(THE TASK):
In your copy, repeat each record exactly and include no pictures.

[Stored entries]
-=-=-

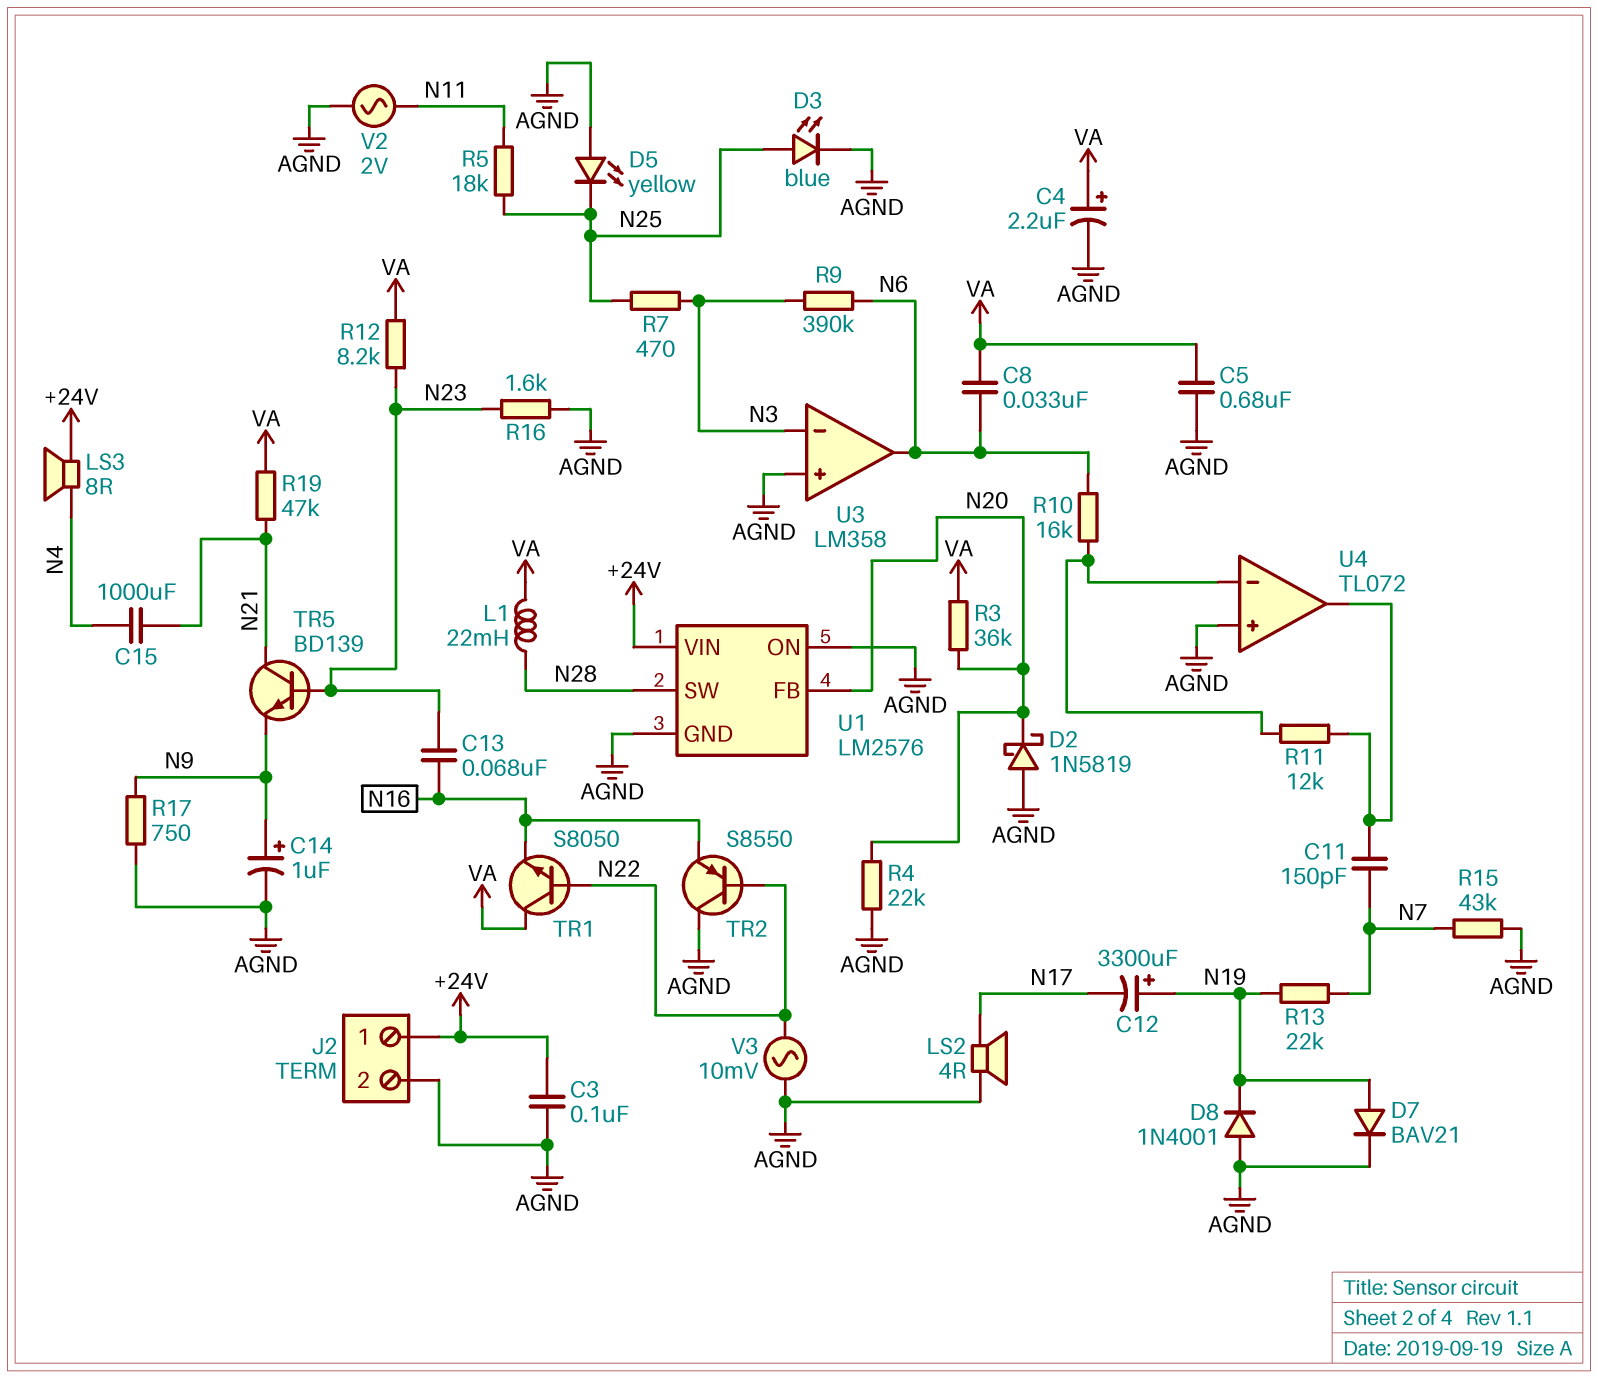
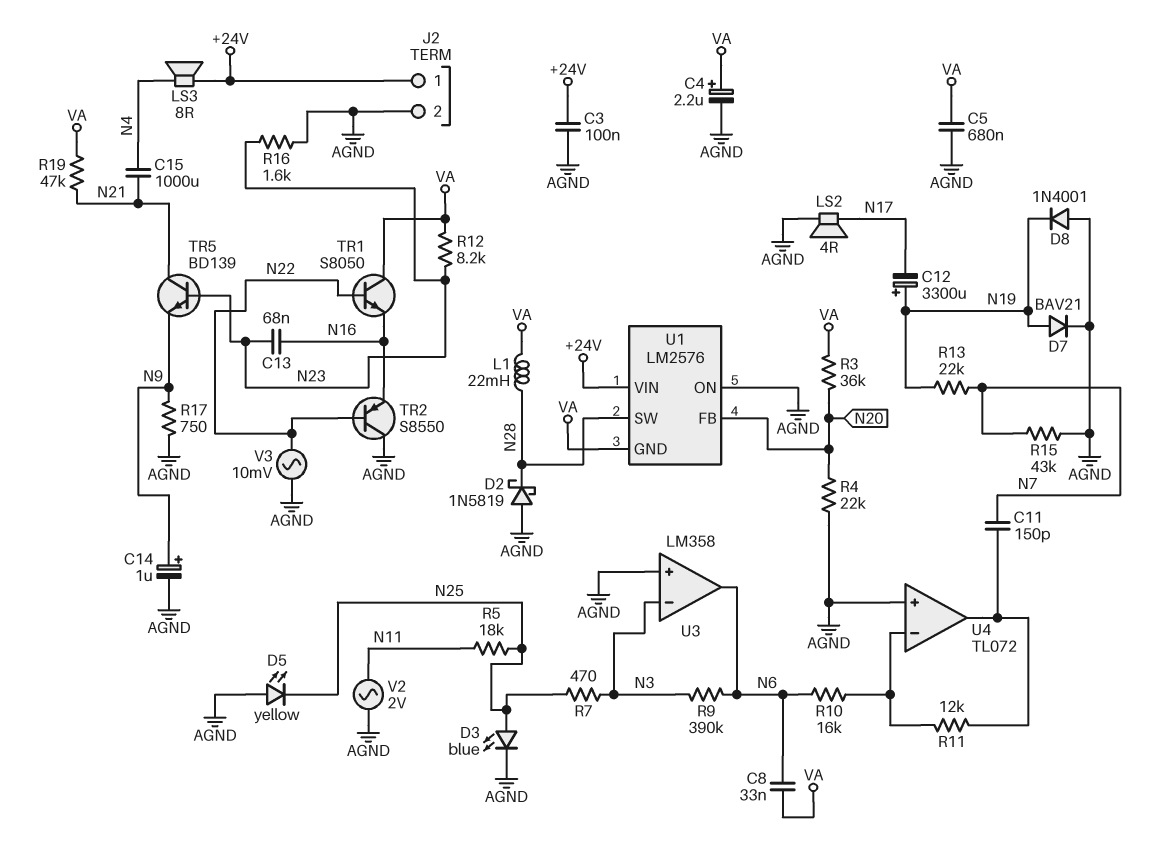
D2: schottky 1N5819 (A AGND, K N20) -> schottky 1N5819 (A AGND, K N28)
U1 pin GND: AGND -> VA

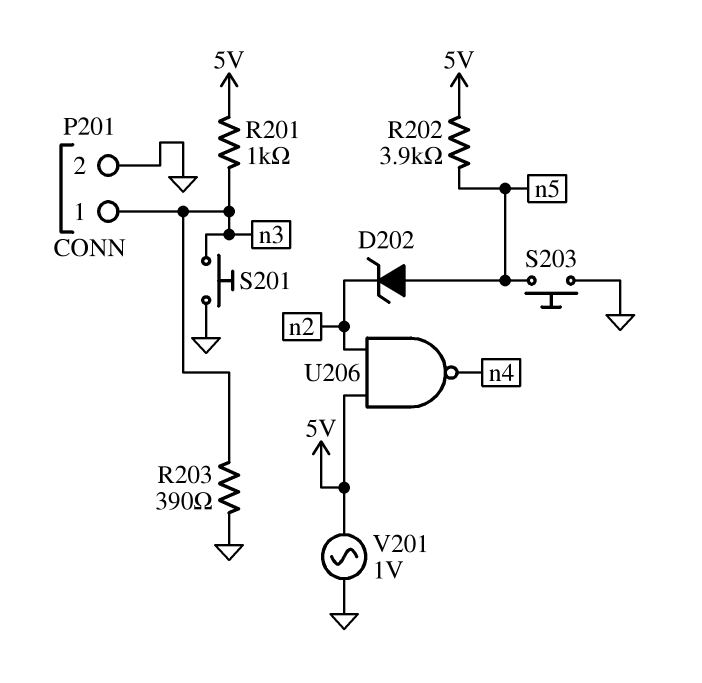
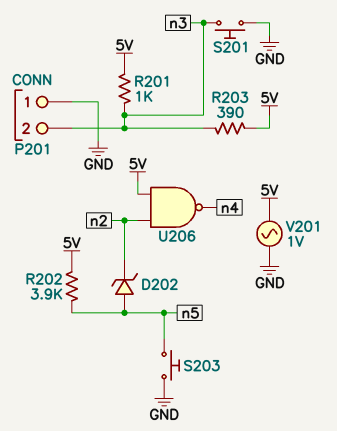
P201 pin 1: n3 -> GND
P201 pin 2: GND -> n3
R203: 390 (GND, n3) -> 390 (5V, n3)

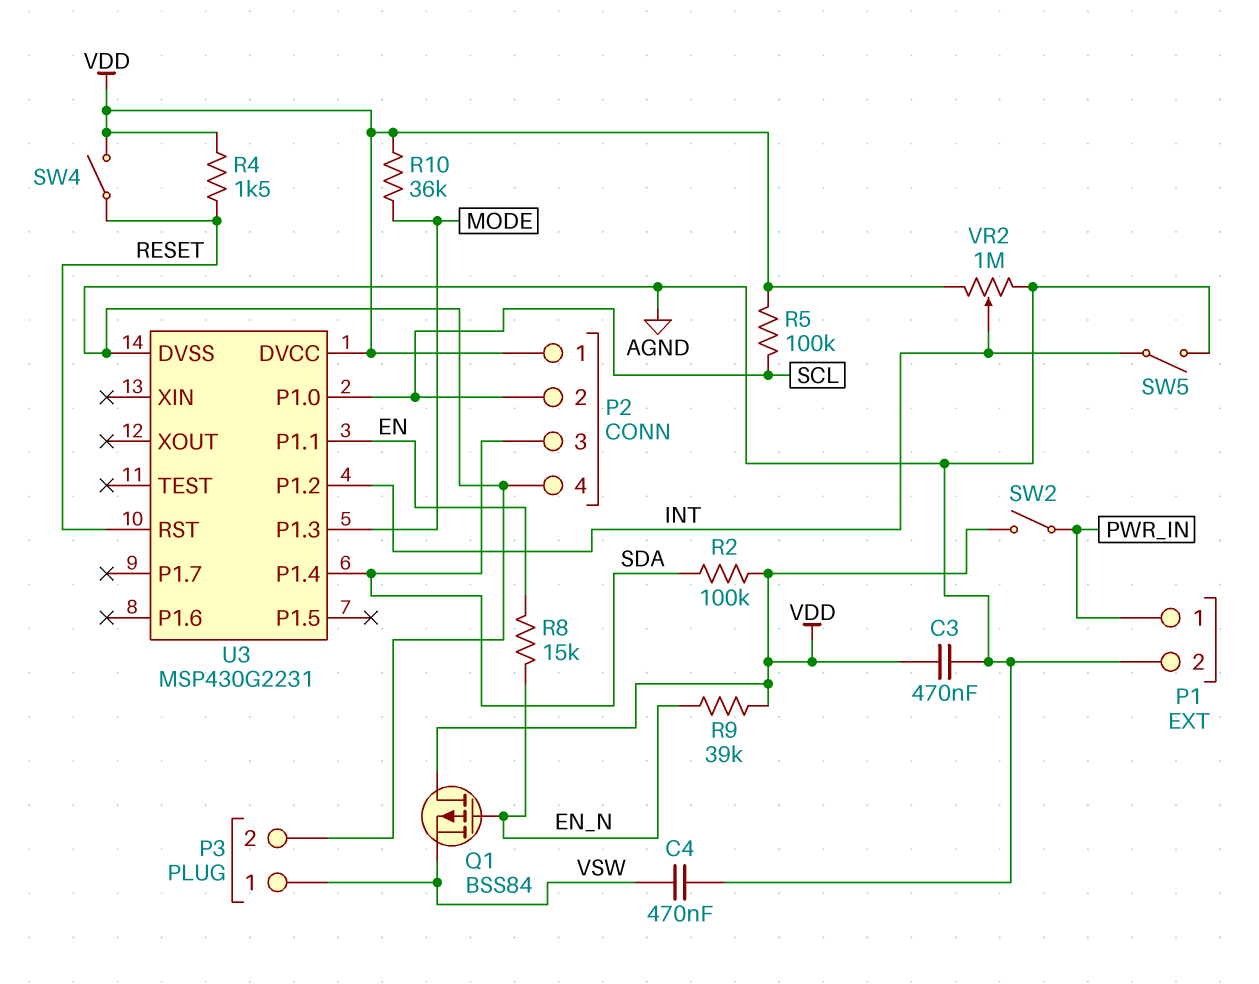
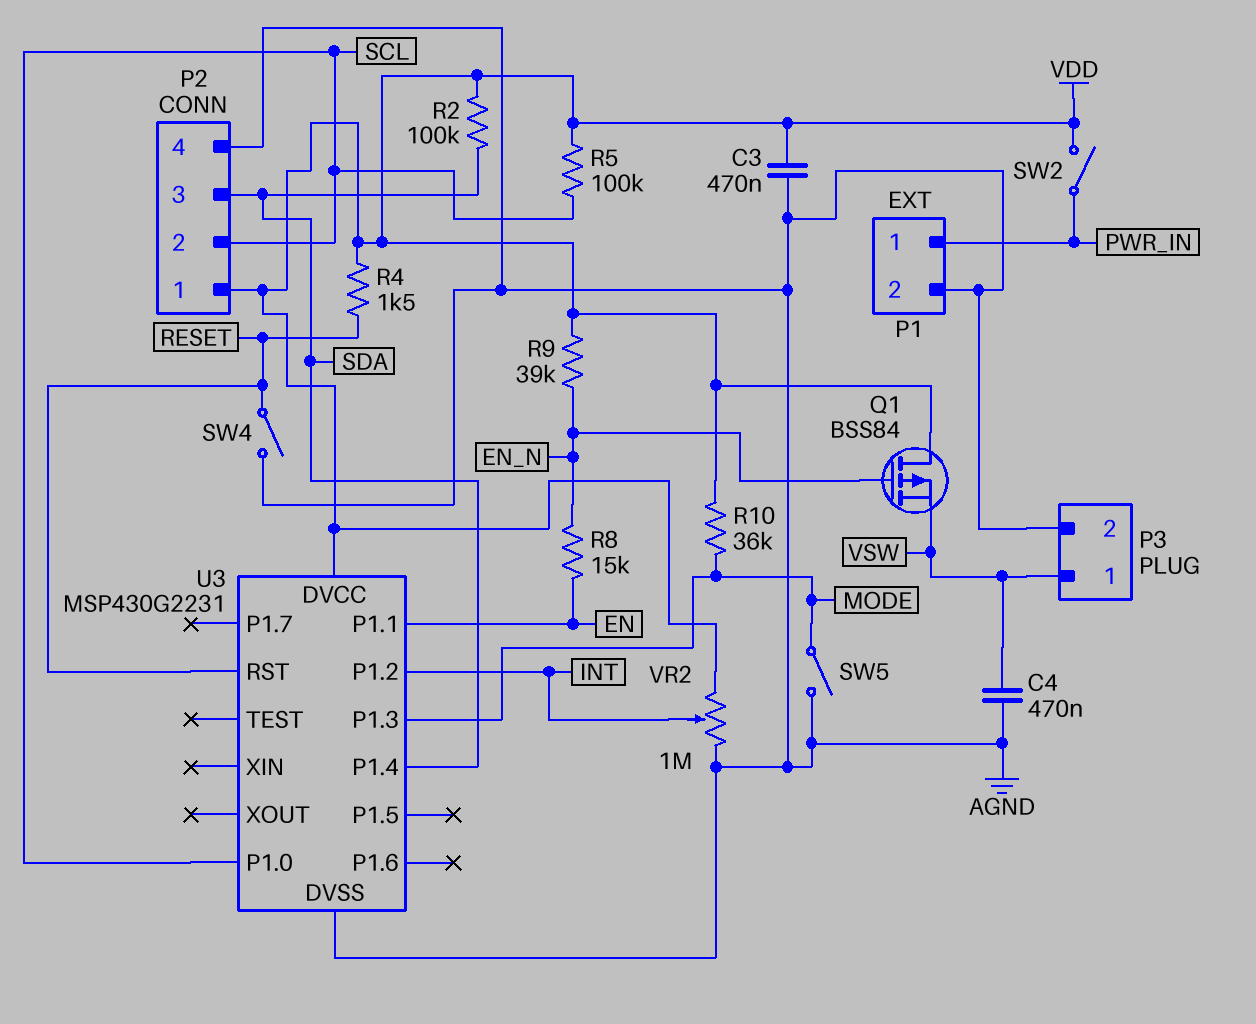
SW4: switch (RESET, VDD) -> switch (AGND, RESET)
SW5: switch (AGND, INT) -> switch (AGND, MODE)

-=-=-

(REPLY):
D2: schottky 1N5819 (A AGND, K N20) -> schottky 1N5819 (A AGND, K N28)
U1 pin GND: AGND -> VA

P201 pin 1: n3 -> GND
P201 pin 2: GND -> n3
R203: 390 (GND, n3) -> 390 (5V, n3)

SW4: switch (RESET, VDD) -> switch (AGND, RESET)
SW5: switch (AGND, INT) -> switch (AGND, MODE)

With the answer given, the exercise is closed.